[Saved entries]
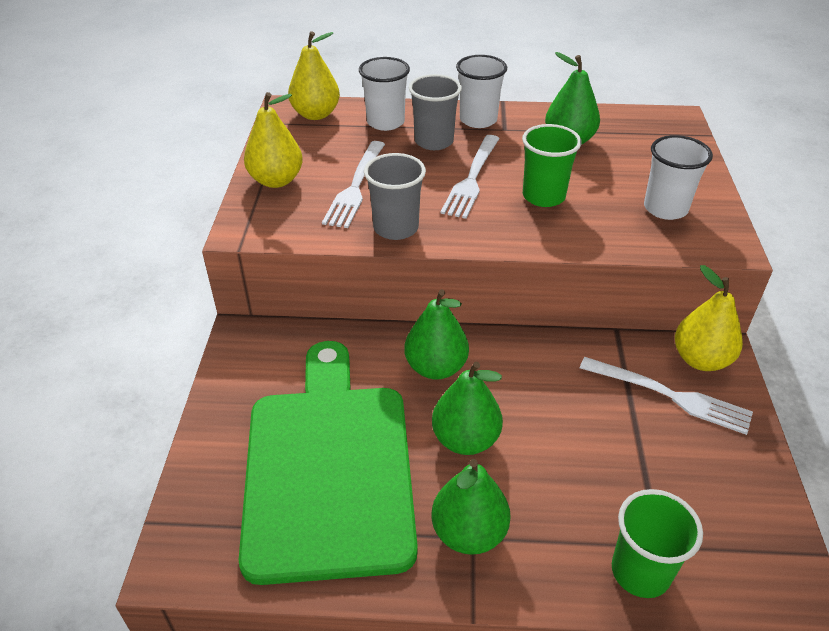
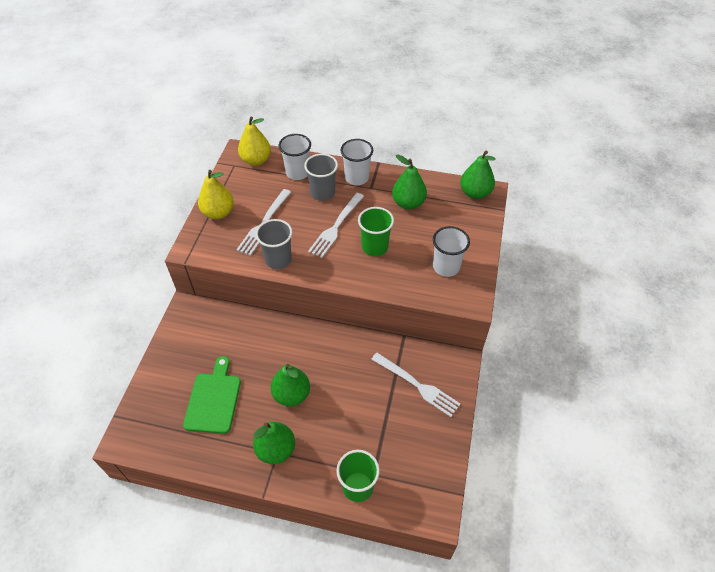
camera: 10 degrees right, 10 degrees up
green cutting board [239,341,418,585] -> green cutting board [183,356,241,434], size x0.53
green pear [404,290,469,380] -> green pear moved to [460,151,496,199]
yellow pear [675,265,743,371] -> none

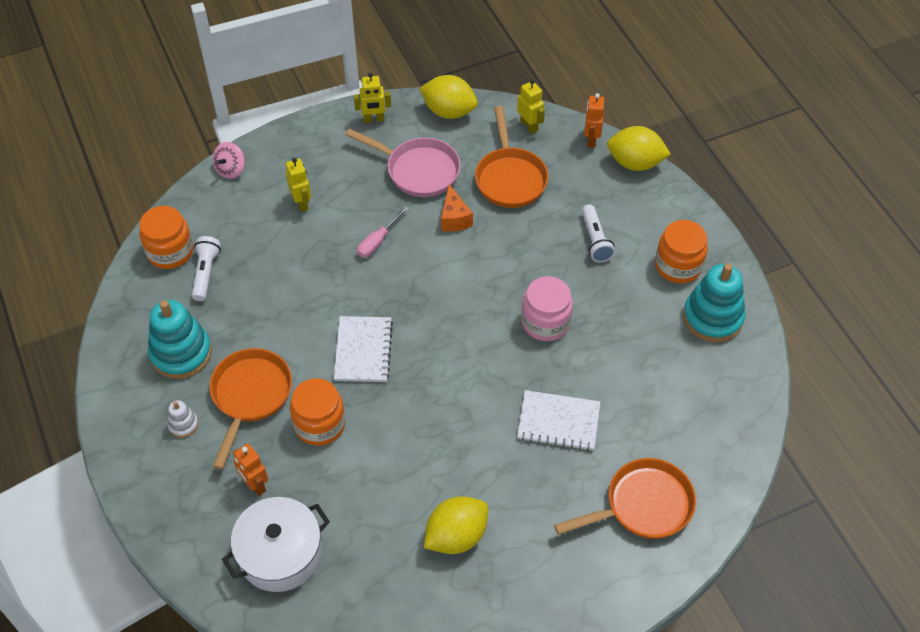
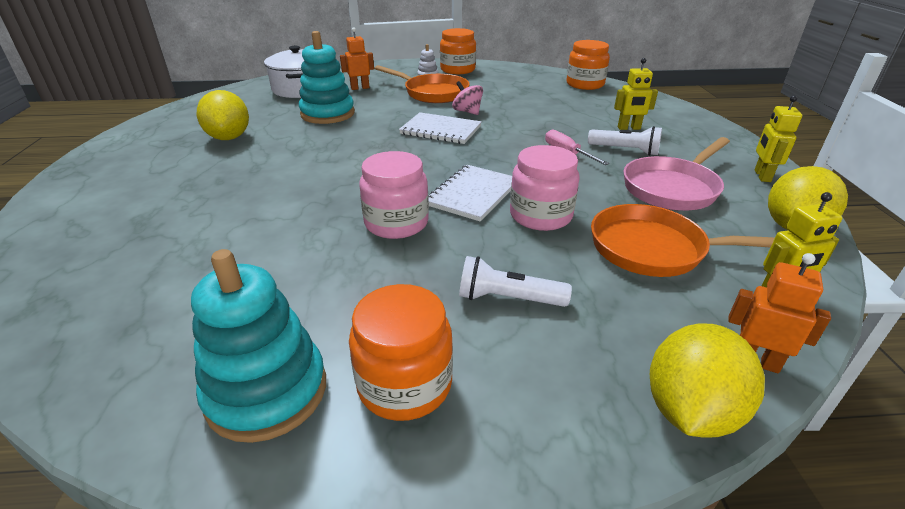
camera: 110 degrees right, 20 degrees down
turquoise stacking toy [148,300,212,379] -> turquoise stacking toy moved to [299,31,355,124]
white flashlight [192,236,221,301] -> white flashlight moved to [588,126,662,156]
pink spinning top [213,142,245,179] -> pink spinning top moved to [452,81,483,115]
orange jar [290,378,345,446] -> orange jar moved to [440,28,476,74]
orange cheese [441,185,473,232] -> none
white notebook [517,390,600,451] -> white notebook moved to [428,165,512,221]
orange pan [554,458,696,539] -> none
none -> pink jar [510,145,580,231]

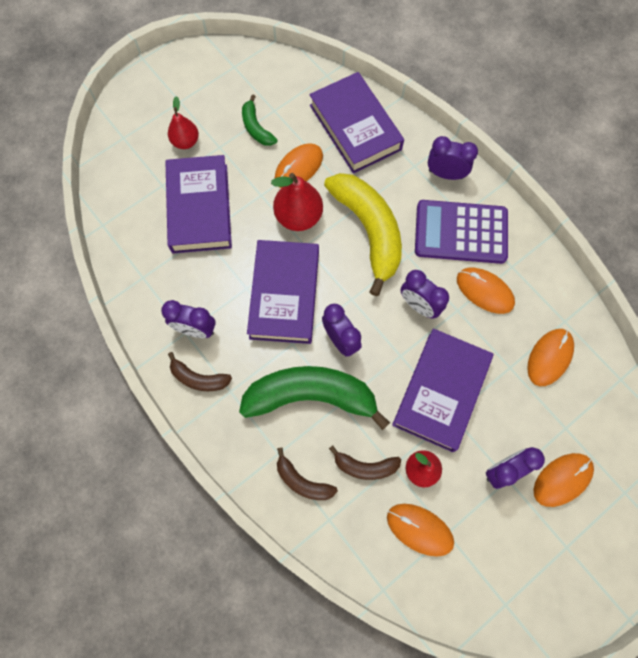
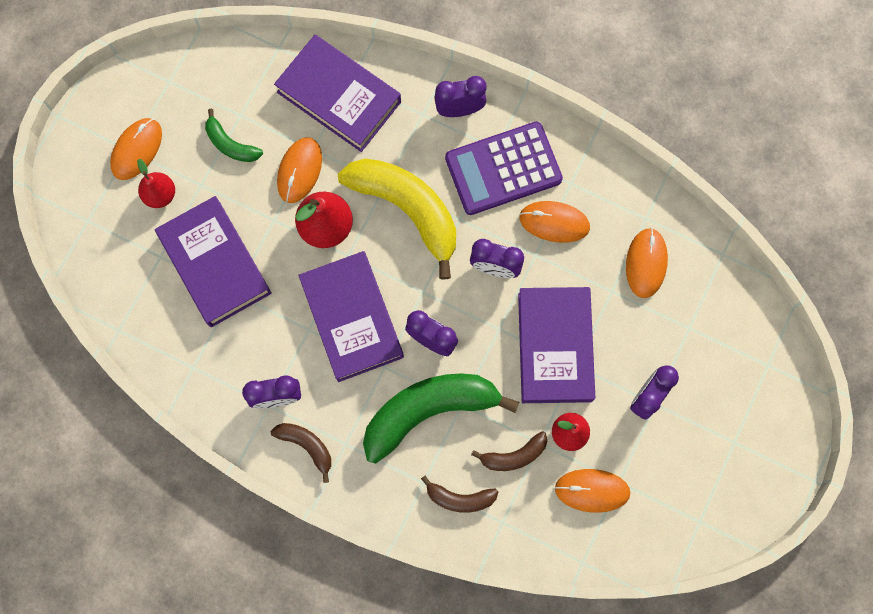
camera: 25 degrees left, 5 degrees up
brown banana [168,352,232,391] -> brown banana turned 135 degrees counterclockwise [271,423,331,483]
orange mouse [533,453,594,507] -> orange mouse moved to [110,118,162,180]

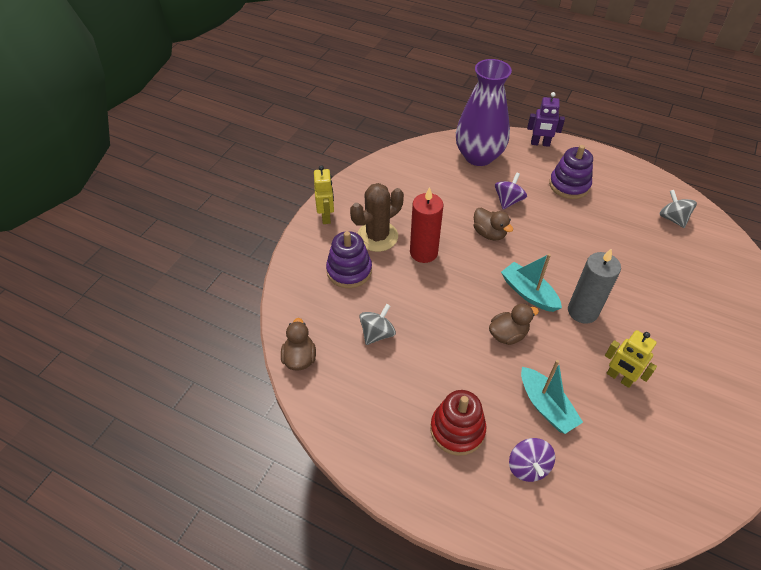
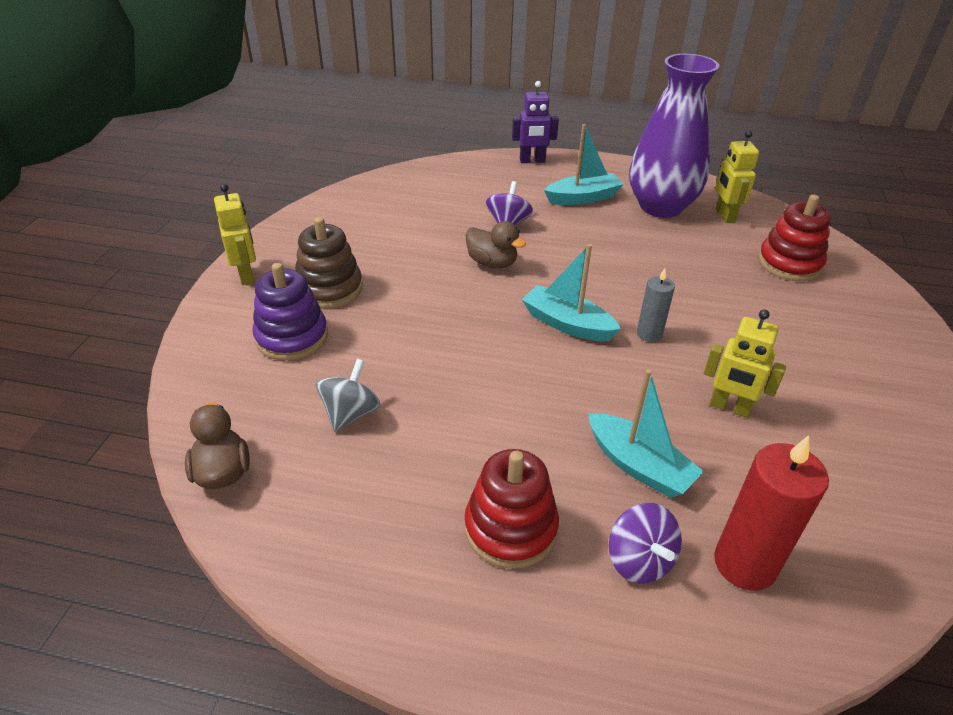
camera: 15 degrees left, 10 degrees down
brown cactus [350,183,404,252] -> brown stacking toy [295,217,363,309]
red candle [410,187,444,263] -> red candle moved to [714,435,829,591]
purple vase [456,59,512,166] -> purple vase moved to [629,54,719,218]
brown duck [489,304,539,345] -> none
purple stacking toy [549,145,593,199] -> turquoise boat [544,124,624,205]
grey candle [568,248,621,324] -> grey candle [637,268,675,342], size x0.57
grey spinning top [659,190,697,228] -> yellow robot [715,131,759,223]
none -> red stacking toy [758,194,831,281]

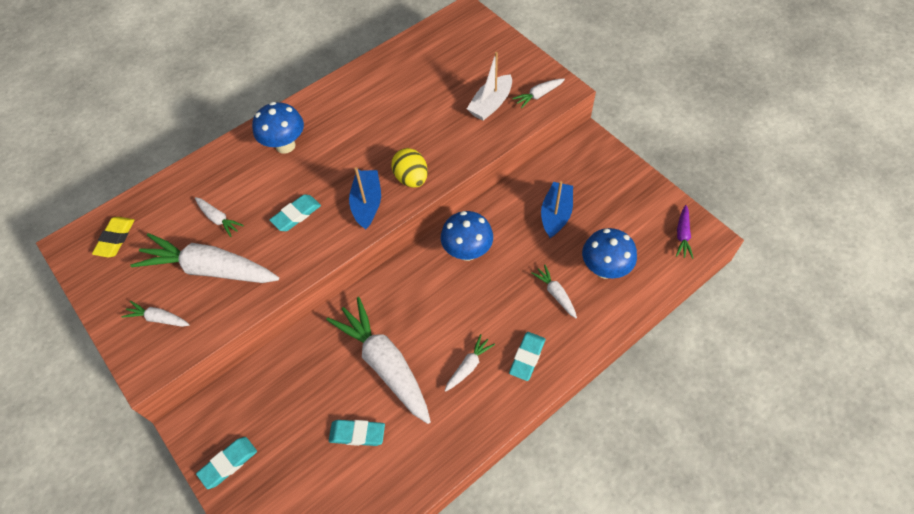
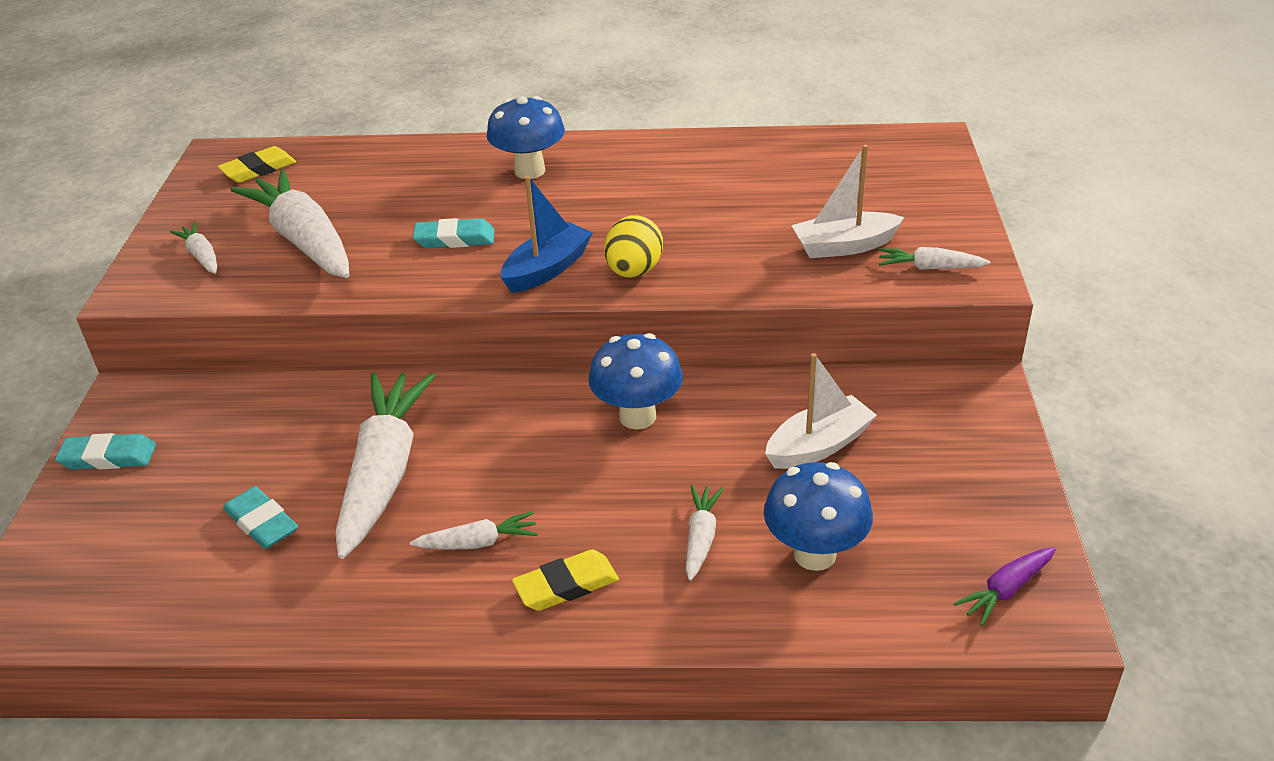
camera: 40 degrees right, 20 degrees down
white carrot [195,197,244,237] -> none
turquoise eraser [509,332,546,381] -> yellow eraser [512,549,619,611]
blue boat [541,181,573,238] -> white boat [765,353,877,469]

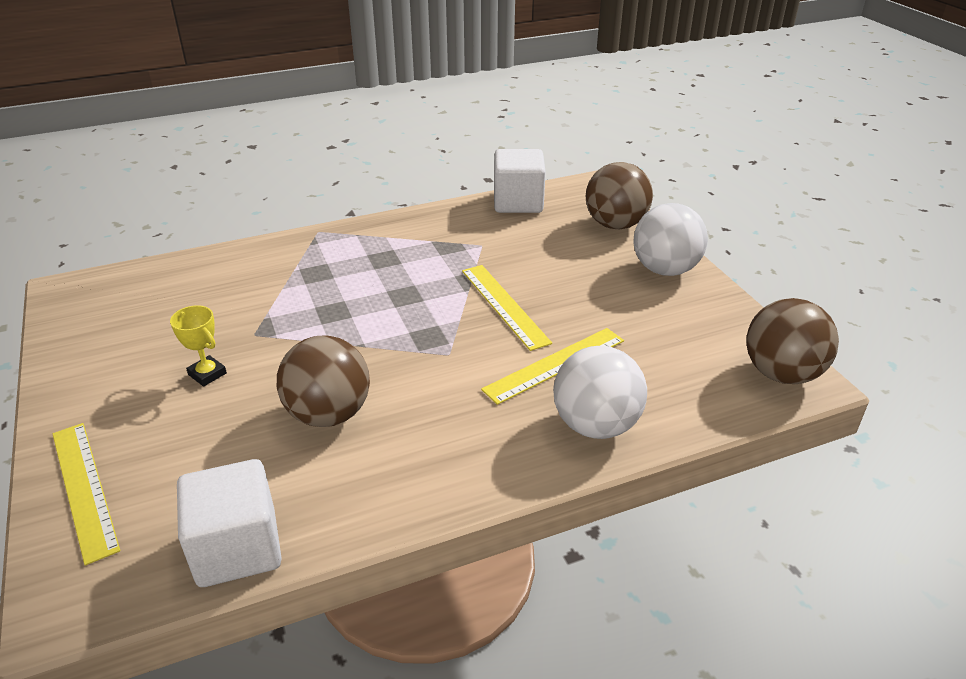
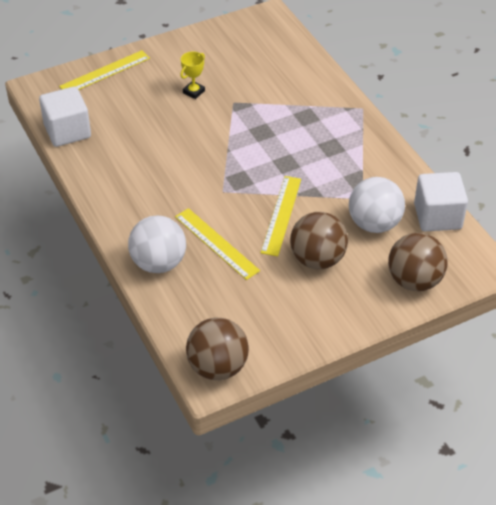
camera: 85 degrees right, 10 degrees up
brown ball [277,335,370,427] -> brown ball moved to [290,212,348,269]
yellow ruler [462,265,552,351] -> yellow ruler turned 45 degrees counterclockwise [260,176,301,256]
white ball [634,203,708,276] -> white ball moved to [349,177,405,233]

• [Directions for this task] Return every record above exactly as written, but drop the pictures.

• [Result for this exercise]
camera: 10 degrees right, 10 degrees up
green cutting board [239,341,418,585] -> green cutting board [183,356,241,434], size x0.53
green pear [404,290,469,380] -> green pear moved to [460,151,496,199]
yellow pear [675,265,743,371] -> none

camera: 110 degrees right, 20 degrees down
turquoise stacking toy [148,300,212,379] -> turquoise stacking toy moved to [299,31,355,124]
white flashlight [192,236,221,301] -> white flashlight moved to [588,126,662,156]
pink spinning top [213,142,245,179] -> pink spinning top moved to [452,81,483,115]
orange jar [290,378,345,446] -> orange jar moved to [440,28,476,74]
orange cheese [441,185,473,232] -> none
white notebook [517,390,600,451] -> white notebook moved to [428,165,512,221]
orange pan [554,458,696,539] -> none
none -> pink jar [510,145,580,231]

camera: 25 degrees left, 5 degrees up
brown banana [168,352,232,391] -> brown banana turned 135 degrees counterclockwise [271,423,331,483]
orange mouse [533,453,594,507] -> orange mouse moved to [110,118,162,180]

camera: 15 degrees left, 10 degrees down
brown cactus [350,183,404,252] -> brown stacking toy [295,217,363,309]
red candle [410,187,444,263] -> red candle moved to [714,435,829,591]
purple vase [456,59,512,166] -> purple vase moved to [629,54,719,218]
brown duck [489,304,539,345] -> none
purple stacking toy [549,145,593,199] -> turquoise boat [544,124,624,205]
grey candle [568,248,621,324] -> grey candle [637,268,675,342], size x0.57
grey spinning top [659,190,697,228] -> yellow robot [715,131,759,223]
none -> red stacking toy [758,194,831,281]

camera: 40 degrees right, 20 degrees down
white carrot [195,197,244,237] -> none
turquoise eraser [509,332,546,381] -> yellow eraser [512,549,619,611]
blue boat [541,181,573,238] -> white boat [765,353,877,469]

camera: 85 degrees right, 10 degrees up
brown ball [277,335,370,427] -> brown ball moved to [290,212,348,269]
yellow ruler [462,265,552,351] -> yellow ruler turned 45 degrees counterclockwise [260,176,301,256]
white ball [634,203,708,276] -> white ball moved to [349,177,405,233]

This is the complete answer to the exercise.